*** DATA Section Begins ***

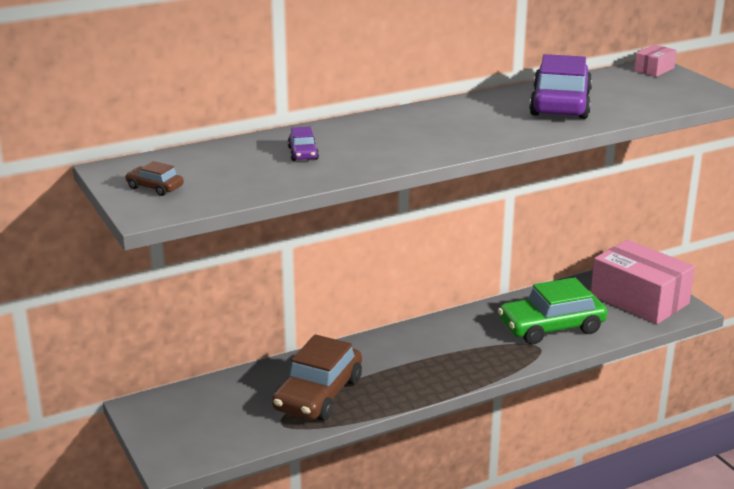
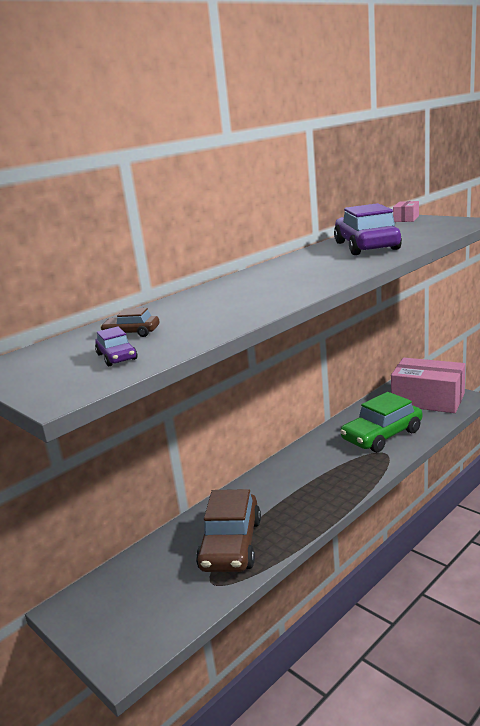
camera: 15 degrees left, 5 degrees down
(155, 187) = (54, 372): brown car -> brown car (131, 333)
(303, 153) = (186, 315): purple car -> purple car (117, 357)

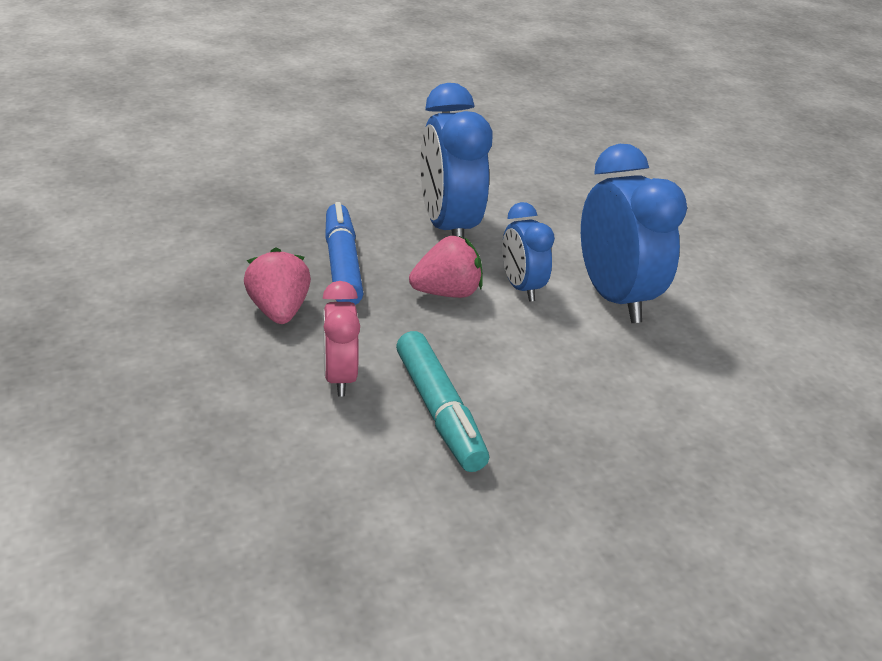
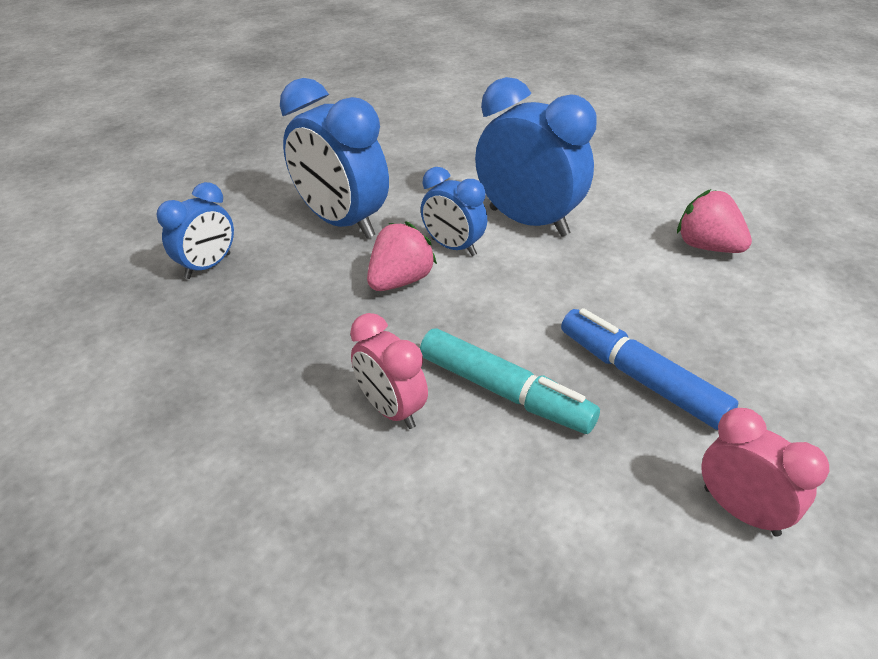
camera: 30 degrees left, 5 degrees up
(279, 311) = (269, 375): pink strawberry -> pink strawberry (707, 246)
(312, 215) = (208, 266): none -> blue clock
(342, 264) = (284, 300): blue marker -> blue marker (640, 377)
(533, 594) = (741, 511): none -> pink clock

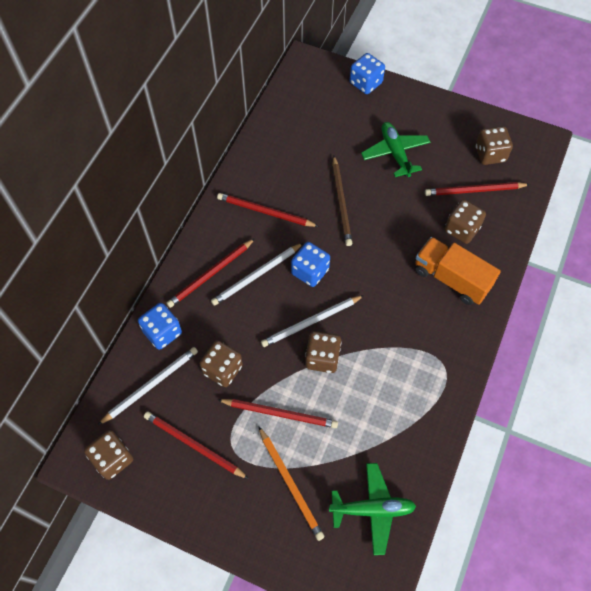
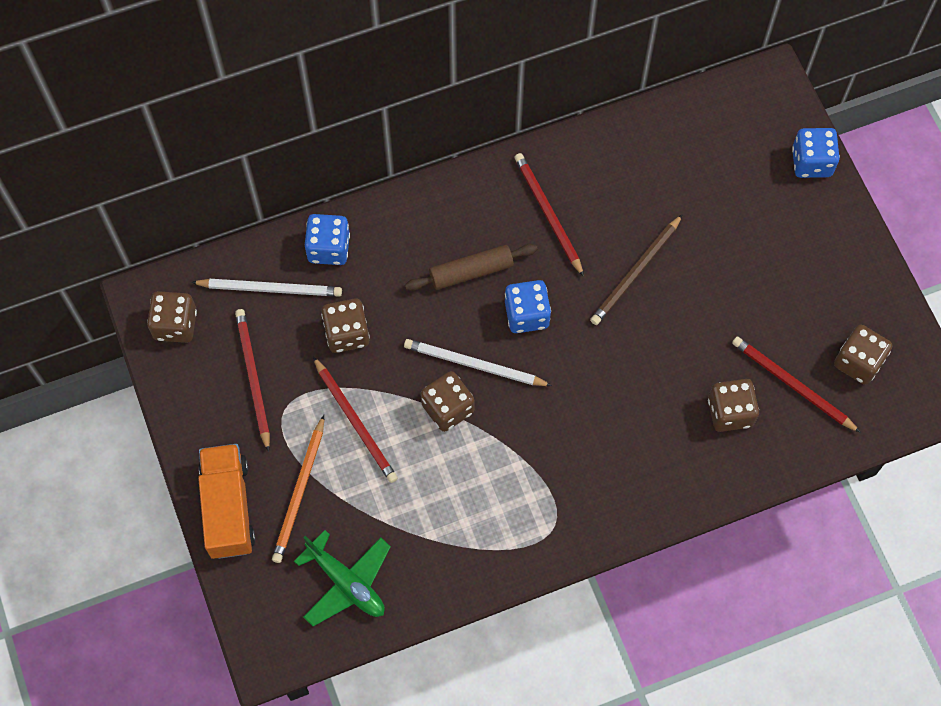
camera: 45 degrees right, 5 degrees up
(210, 274) = (429, 231): red pencil -> none
(256, 275) = (471, 272): white pencil -> brown rolling pin
(395, 153) = (753, 269): green plane -> none
(451, 279) = (660, 451): orange truck -> orange truck (228, 508)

*** DATA Section Ends ***

# TASK TO COMPLETE
Find the lines above that include the string "camera" and copy them.

# PROBLEM SOLUTION
camera: 15 degrees left, 5 degrees down
camera: 30 degrees left, 5 degrees up
camera: 45 degrees right, 5 degrees up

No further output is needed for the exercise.